_Activity_:
Transcribe the records in full, keeping every character as it is.

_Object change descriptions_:
----

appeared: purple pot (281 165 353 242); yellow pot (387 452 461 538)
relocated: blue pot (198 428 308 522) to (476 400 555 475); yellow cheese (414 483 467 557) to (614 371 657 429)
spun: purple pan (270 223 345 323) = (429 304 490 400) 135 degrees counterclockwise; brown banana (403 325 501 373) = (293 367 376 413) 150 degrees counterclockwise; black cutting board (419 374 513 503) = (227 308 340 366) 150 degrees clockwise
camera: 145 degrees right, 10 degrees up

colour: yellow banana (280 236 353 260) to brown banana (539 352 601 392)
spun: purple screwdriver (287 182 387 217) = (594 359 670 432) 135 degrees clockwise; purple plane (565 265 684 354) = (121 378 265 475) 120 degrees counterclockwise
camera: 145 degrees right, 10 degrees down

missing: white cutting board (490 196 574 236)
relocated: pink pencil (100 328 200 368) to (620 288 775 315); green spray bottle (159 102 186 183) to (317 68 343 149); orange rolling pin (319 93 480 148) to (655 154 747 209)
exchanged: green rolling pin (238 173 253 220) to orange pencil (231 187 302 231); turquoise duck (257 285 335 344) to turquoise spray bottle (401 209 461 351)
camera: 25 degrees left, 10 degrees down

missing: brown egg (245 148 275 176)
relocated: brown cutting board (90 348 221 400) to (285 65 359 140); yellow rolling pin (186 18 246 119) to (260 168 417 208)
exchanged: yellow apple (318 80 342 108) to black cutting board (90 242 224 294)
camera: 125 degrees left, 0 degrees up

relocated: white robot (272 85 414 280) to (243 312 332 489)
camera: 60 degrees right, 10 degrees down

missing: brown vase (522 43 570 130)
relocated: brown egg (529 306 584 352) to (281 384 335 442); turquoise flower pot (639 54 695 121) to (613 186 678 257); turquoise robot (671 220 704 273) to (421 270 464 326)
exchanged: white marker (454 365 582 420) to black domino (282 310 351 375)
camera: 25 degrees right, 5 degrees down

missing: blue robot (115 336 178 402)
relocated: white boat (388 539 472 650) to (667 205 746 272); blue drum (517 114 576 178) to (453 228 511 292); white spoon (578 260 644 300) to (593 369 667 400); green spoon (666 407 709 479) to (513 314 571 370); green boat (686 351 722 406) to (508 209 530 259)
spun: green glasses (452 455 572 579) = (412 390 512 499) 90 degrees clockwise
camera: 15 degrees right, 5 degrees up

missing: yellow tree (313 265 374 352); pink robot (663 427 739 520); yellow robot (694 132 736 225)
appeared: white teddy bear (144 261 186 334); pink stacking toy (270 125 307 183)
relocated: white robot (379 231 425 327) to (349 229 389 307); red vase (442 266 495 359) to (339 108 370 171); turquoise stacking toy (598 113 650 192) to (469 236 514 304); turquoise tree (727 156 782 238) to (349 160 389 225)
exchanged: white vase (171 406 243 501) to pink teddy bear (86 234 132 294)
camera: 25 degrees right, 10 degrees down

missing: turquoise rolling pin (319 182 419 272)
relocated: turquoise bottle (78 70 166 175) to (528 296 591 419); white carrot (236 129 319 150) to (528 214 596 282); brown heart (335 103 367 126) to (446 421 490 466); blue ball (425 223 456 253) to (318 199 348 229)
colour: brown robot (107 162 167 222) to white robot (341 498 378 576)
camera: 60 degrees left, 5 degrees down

----

_Solution to the problem_:
appeared: purple pot (281 165 353 242); yellow pot (387 452 461 538)
relocated: blue pot (198 428 308 522) to (476 400 555 475); yellow cheese (414 483 467 557) to (614 371 657 429)
spun: purple pan (270 223 345 323) = (429 304 490 400) 135 degrees counterclockwise; brown banana (403 325 501 373) = (293 367 376 413) 150 degrees counterclockwise; black cutting board (419 374 513 503) = (227 308 340 366) 150 degrees clockwise
camera: 145 degrees right, 10 degrees up

colour: yellow banana (280 236 353 260) to brown banana (539 352 601 392)
spun: purple screwdriver (287 182 387 217) = (594 359 670 432) 135 degrees clockwise; purple plane (565 265 684 354) = (121 378 265 475) 120 degrees counterclockwise
camera: 145 degrees right, 10 degrees down

missing: white cutting board (490 196 574 236)
relocated: pink pencil (100 328 200 368) to (620 288 775 315); green spray bottle (159 102 186 183) to (317 68 343 149); orange rolling pin (319 93 480 148) to (655 154 747 209)
exchanged: green rolling pin (238 173 253 220) to orange pencil (231 187 302 231); turquoise duck (257 285 335 344) to turquoise spray bottle (401 209 461 351)
camera: 25 degrees left, 10 degrees down

missing: brown egg (245 148 275 176)
relocated: brown cutting board (90 348 221 400) to (285 65 359 140); yellow rolling pin (186 18 246 119) to (260 168 417 208)
exchanged: yellow apple (318 80 342 108) to black cutting board (90 242 224 294)
camera: 125 degrees left, 0 degrees up

relocated: white robot (272 85 414 280) to (243 312 332 489)
camera: 60 degrees right, 10 degrees down

missing: brown vase (522 43 570 130)
relocated: brown egg (529 306 584 352) to (281 384 335 442); turquoise flower pot (639 54 695 121) to (613 186 678 257); turquoise robot (671 220 704 273) to (421 270 464 326)
exchanged: white marker (454 365 582 420) to black domino (282 310 351 375)
camera: 25 degrees right, 5 degrees down

missing: blue robot (115 336 178 402)
relocated: white boat (388 539 472 650) to (667 205 746 272); blue drum (517 114 576 178) to (453 228 511 292); white spoon (578 260 644 300) to (593 369 667 400); green spoon (666 407 709 479) to (513 314 571 370); green boat (686 351 722 406) to (508 209 530 259)
spun: green glasses (452 455 572 579) = (412 390 512 499) 90 degrees clockwise
camera: 15 degrees right, 5 degrees up

missing: yellow tree (313 265 374 352); pink robot (663 427 739 520); yellow robot (694 132 736 225)
appeared: white teddy bear (144 261 186 334); pink stacking toy (270 125 307 183)
relocated: white robot (379 231 425 327) to (349 229 389 307); red vase (442 266 495 359) to (339 108 370 171); turquoise stacking toy (598 113 650 192) to (469 236 514 304); turquoise tree (727 156 782 238) to (349 160 389 225)
exchanged: white vase (171 406 243 501) to pink teddy bear (86 234 132 294)
camera: 25 degrees right, 10 degrees down

missing: turquoise rolling pin (319 182 419 272)
relocated: turquoise bottle (78 70 166 175) to (528 296 591 419); white carrot (236 129 319 150) to (528 214 596 282); brown heart (335 103 367 126) to (446 421 490 466); blue ball (425 223 456 253) to (318 199 348 229)
colour: brown robot (107 162 167 222) to white robot (341 498 378 576)
camera: 60 degrees left, 5 degrees down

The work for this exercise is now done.